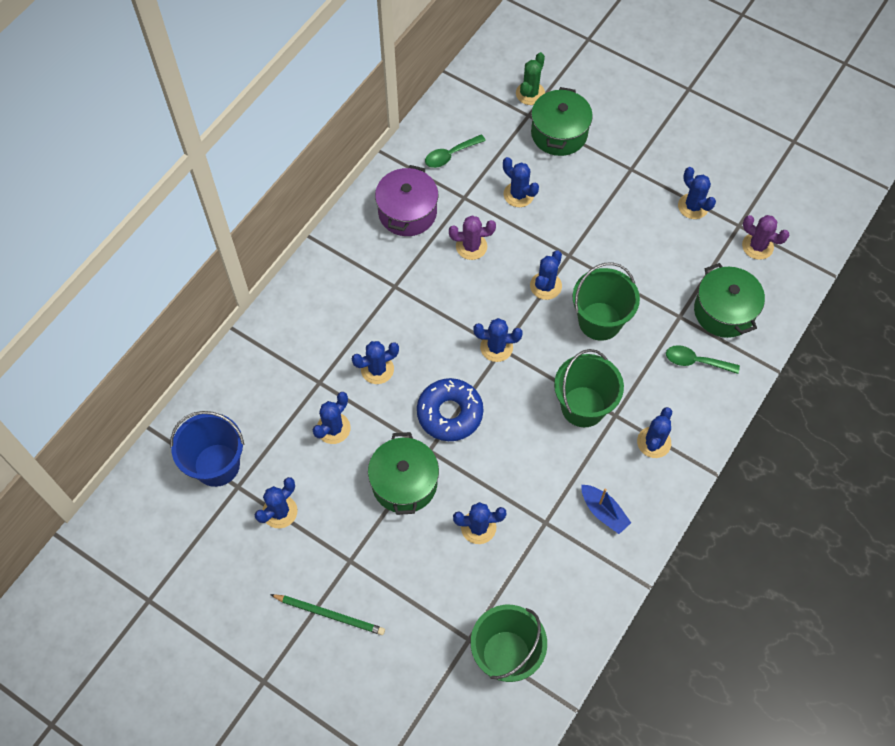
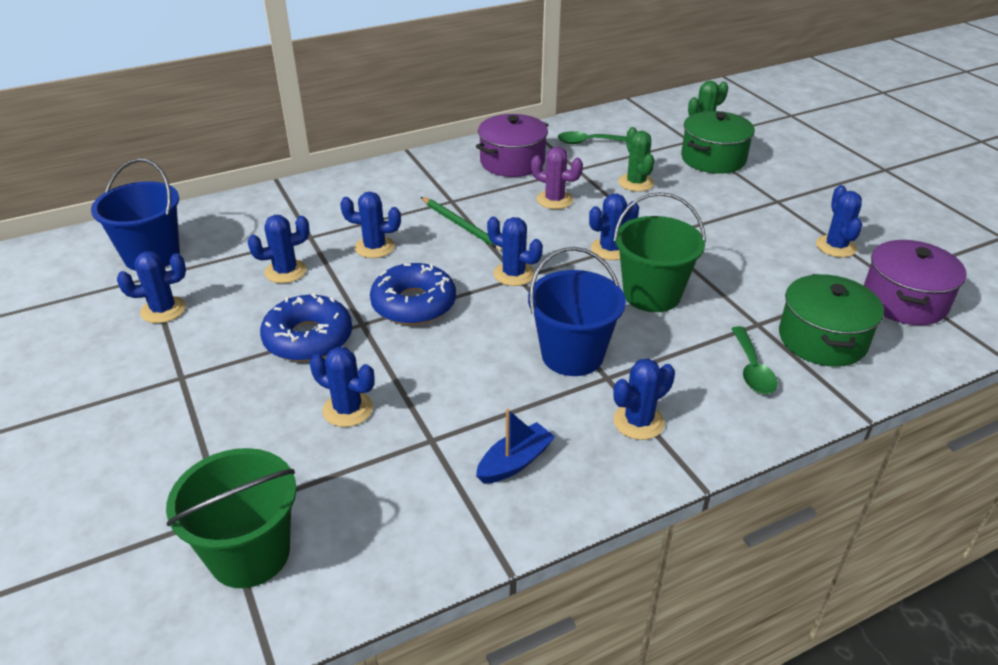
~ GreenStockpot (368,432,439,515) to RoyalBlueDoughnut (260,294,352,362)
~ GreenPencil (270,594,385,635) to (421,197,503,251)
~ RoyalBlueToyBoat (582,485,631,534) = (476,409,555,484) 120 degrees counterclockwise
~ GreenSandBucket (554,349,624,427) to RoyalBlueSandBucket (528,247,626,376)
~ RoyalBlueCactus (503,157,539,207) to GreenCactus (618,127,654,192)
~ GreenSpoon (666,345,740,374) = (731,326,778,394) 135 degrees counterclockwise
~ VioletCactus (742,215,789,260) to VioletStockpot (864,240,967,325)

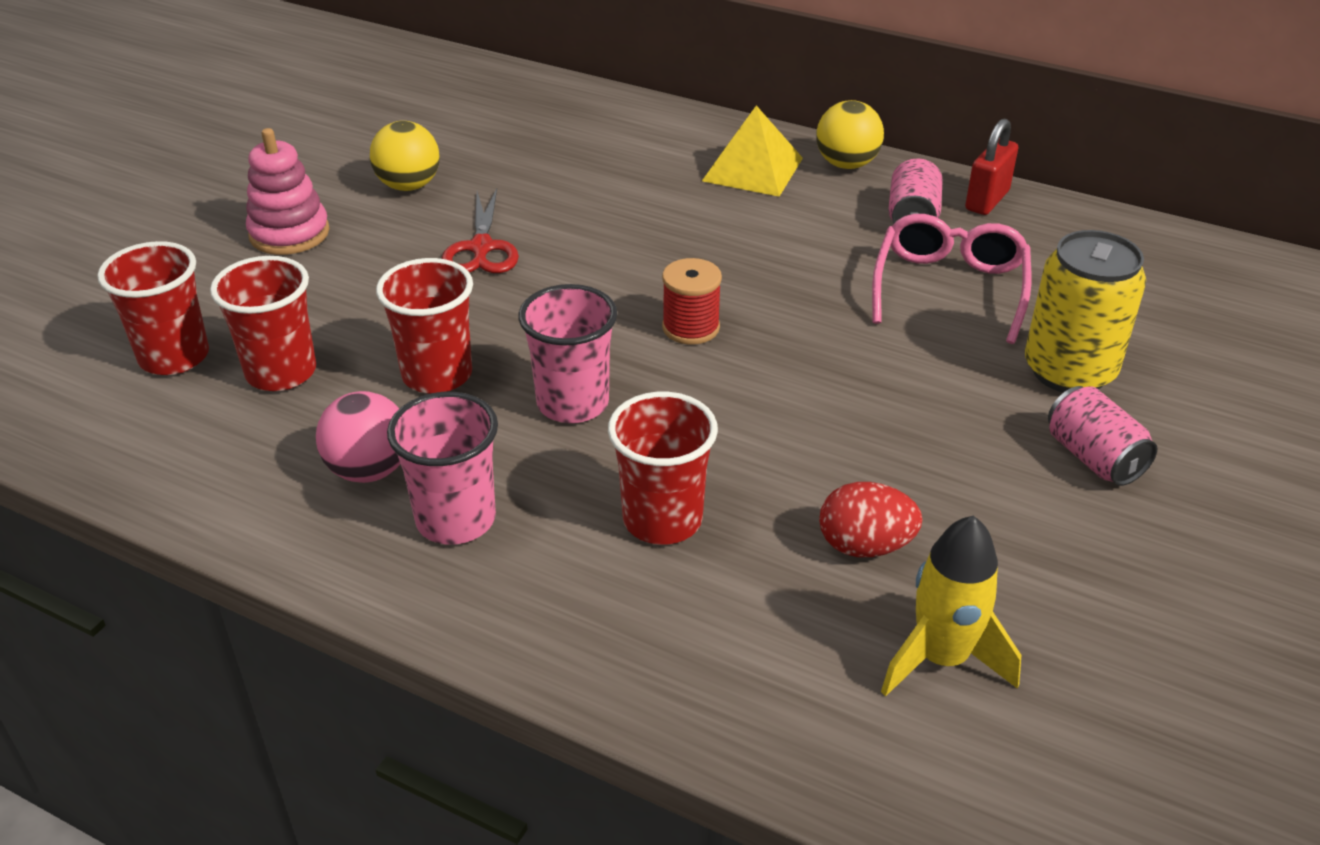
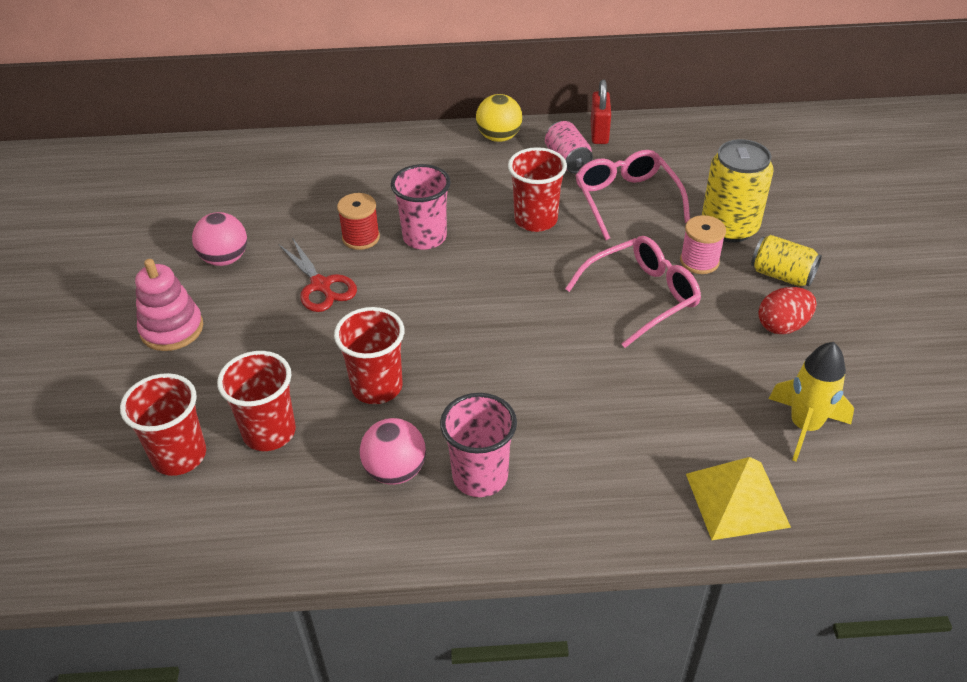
~ BrightYellowSphere (370,121,440,191) to RosySphere (192,212,247,266)
~ RedReelOfThread (662,258,722,345) to (337,193,380,250)
~ RosyCup (518,284,617,423) to (391,164,451,250)
~ RedCup (608,392,718,545) to (508,147,567,232)
+ RosyGlasses (565,236,701,348)
+ RosyReelOfThread (680,215,726,274)
~ BrightYellowSolidPyramid (702,105,803,197) to (686,457,791,540)
~ RosyCan (1048,386,1157,486) to BrightYellowCan (751,235,822,286)
~ RedToyEgg (819,482,923,557) to (758,287,817,335)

* **Exercise goal**:
In the listing above, how many of the lines contain the string "counterclockwise"? Respond with the number alone.

* **Solution to the exercise**:
2